*** Opening of SUPPLIED DATA ***
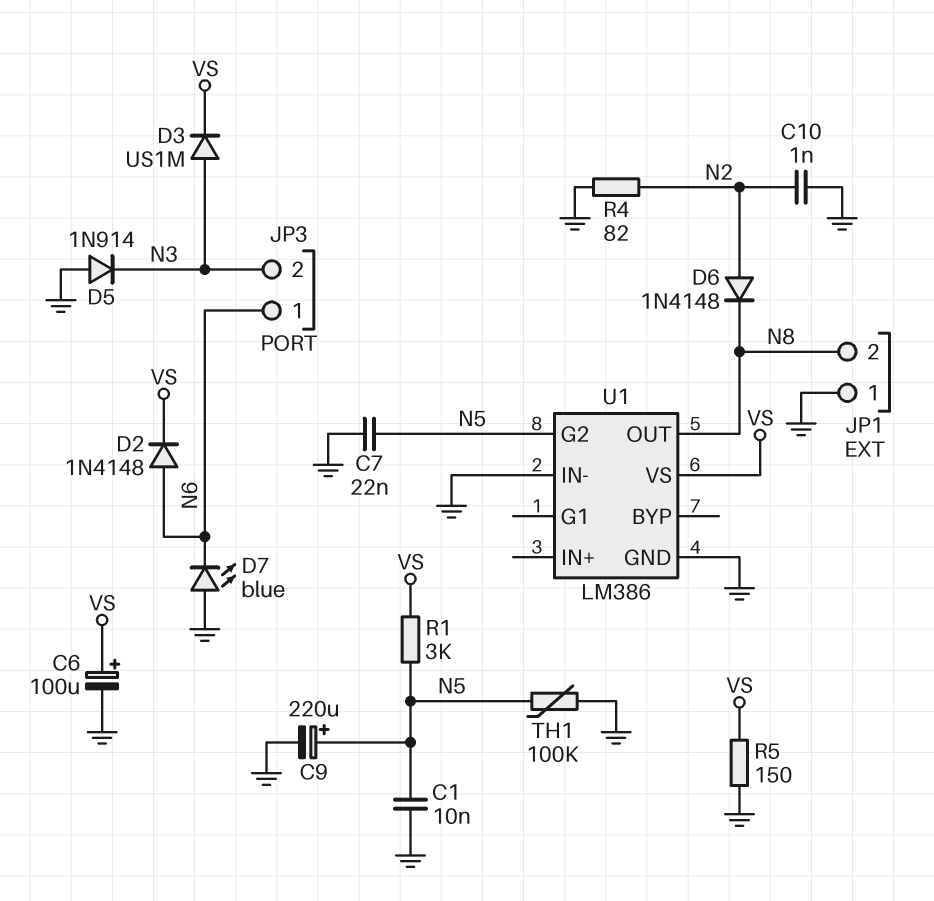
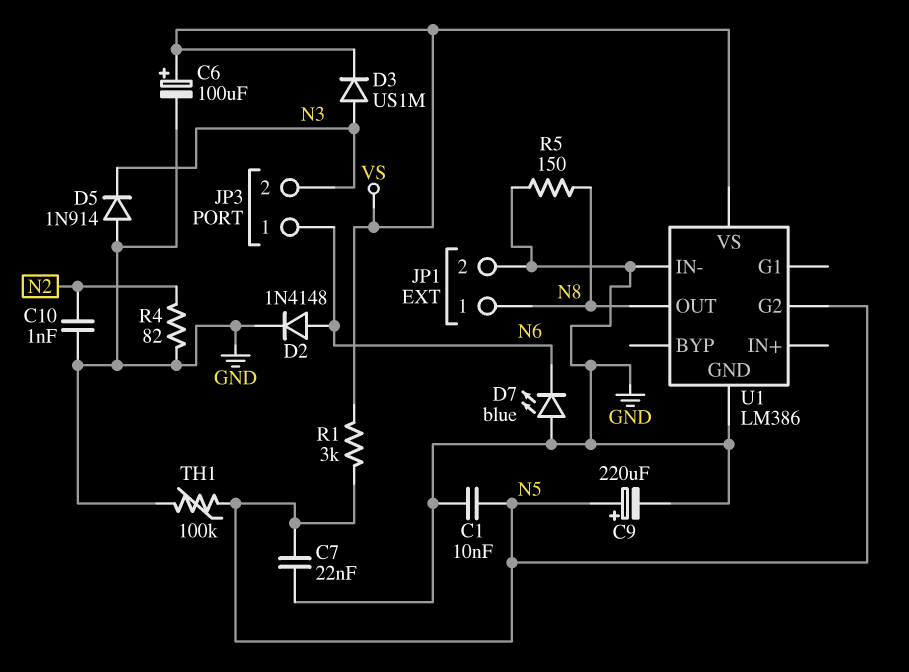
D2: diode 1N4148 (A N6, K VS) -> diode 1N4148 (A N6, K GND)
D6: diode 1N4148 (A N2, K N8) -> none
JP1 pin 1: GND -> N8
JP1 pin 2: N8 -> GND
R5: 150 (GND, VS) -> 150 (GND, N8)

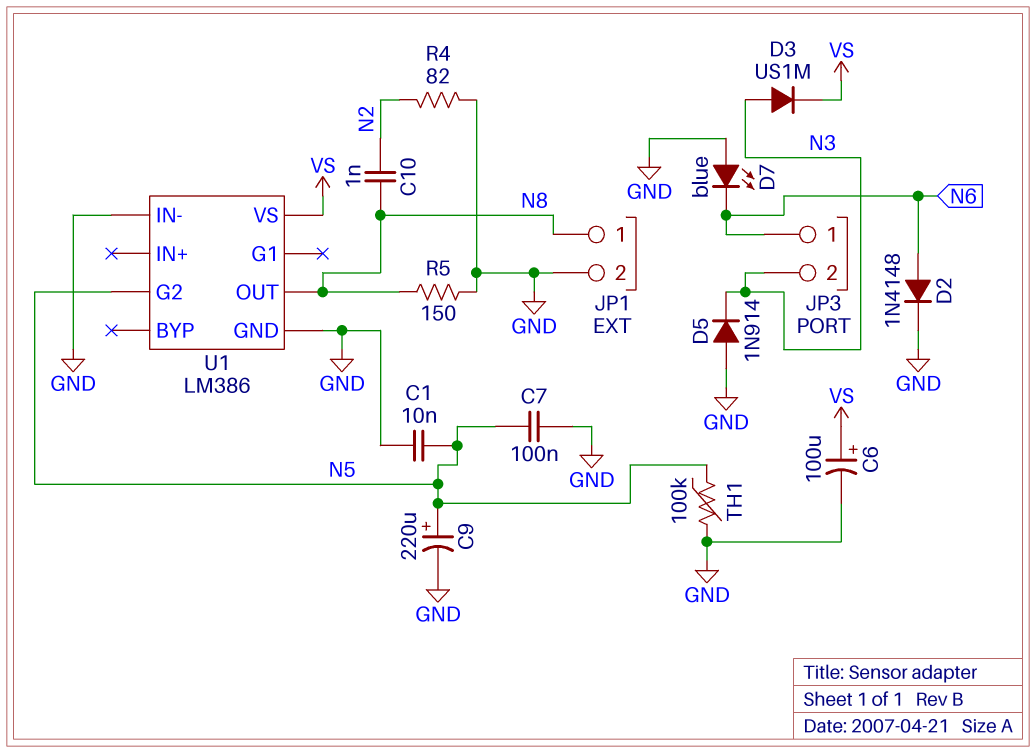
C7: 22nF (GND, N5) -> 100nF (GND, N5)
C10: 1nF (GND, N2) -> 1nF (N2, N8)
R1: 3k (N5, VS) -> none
*** Close of SUPPLIED DATA ***
Scan the records above for the string "diode", then copy each line where it turns up.

D2: diode 1N4148 (A N6, K VS) -> diode 1N4148 (A N6, K GND)
D6: diode 1N4148 (A N2, K N8) -> none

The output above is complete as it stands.